WHAT IS REQUIRED:
Take the lines below beginning at the line that has "brown toothbrush [543,352,575,432] -> none" and stopping after the line that has "none -> turquoise truck [464,337,532,435]", and print them exactly as they are, with no other lines.

DATA FOR PROCESSING:
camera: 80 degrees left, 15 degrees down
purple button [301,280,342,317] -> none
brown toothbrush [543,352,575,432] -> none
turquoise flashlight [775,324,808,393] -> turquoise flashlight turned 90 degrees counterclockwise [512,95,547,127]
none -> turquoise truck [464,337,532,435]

---

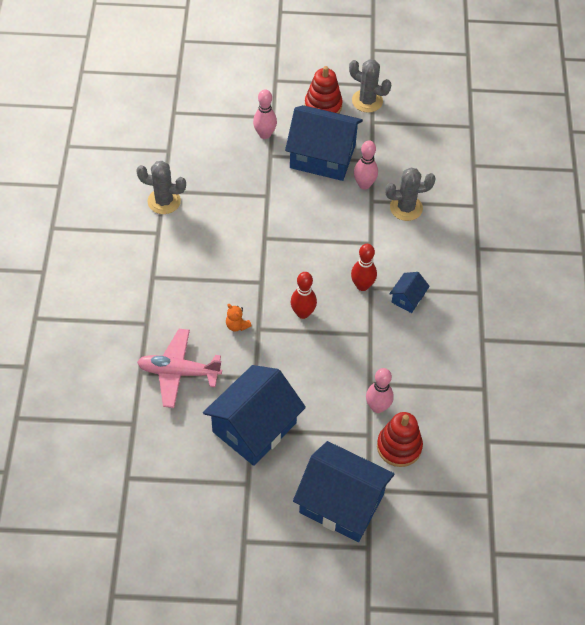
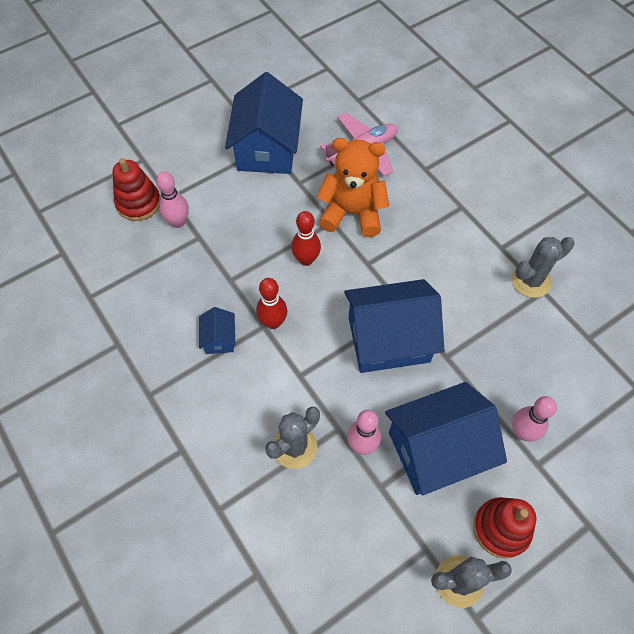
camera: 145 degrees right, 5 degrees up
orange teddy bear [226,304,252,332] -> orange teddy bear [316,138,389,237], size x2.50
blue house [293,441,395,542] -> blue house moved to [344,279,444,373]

* * *

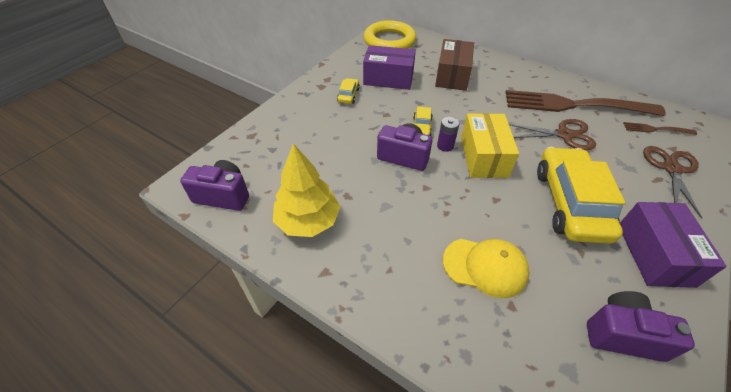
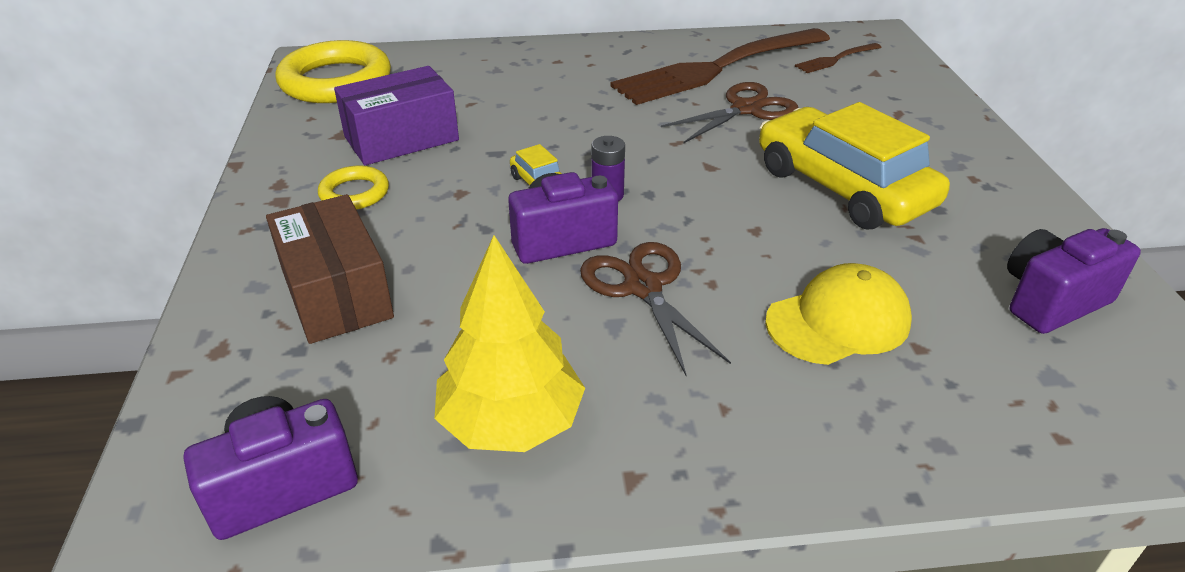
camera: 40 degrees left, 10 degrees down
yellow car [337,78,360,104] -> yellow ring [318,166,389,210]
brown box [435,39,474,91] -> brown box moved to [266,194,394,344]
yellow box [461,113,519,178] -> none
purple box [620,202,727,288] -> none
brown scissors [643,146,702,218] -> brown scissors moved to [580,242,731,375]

SOLUTION FOR THIS TASK:
brown toothbrush [543,352,575,432] -> none
turquoise flashlight [775,324,808,393] -> turquoise flashlight turned 90 degrees counterclockwise [512,95,547,127]
none -> turquoise truck [464,337,532,435]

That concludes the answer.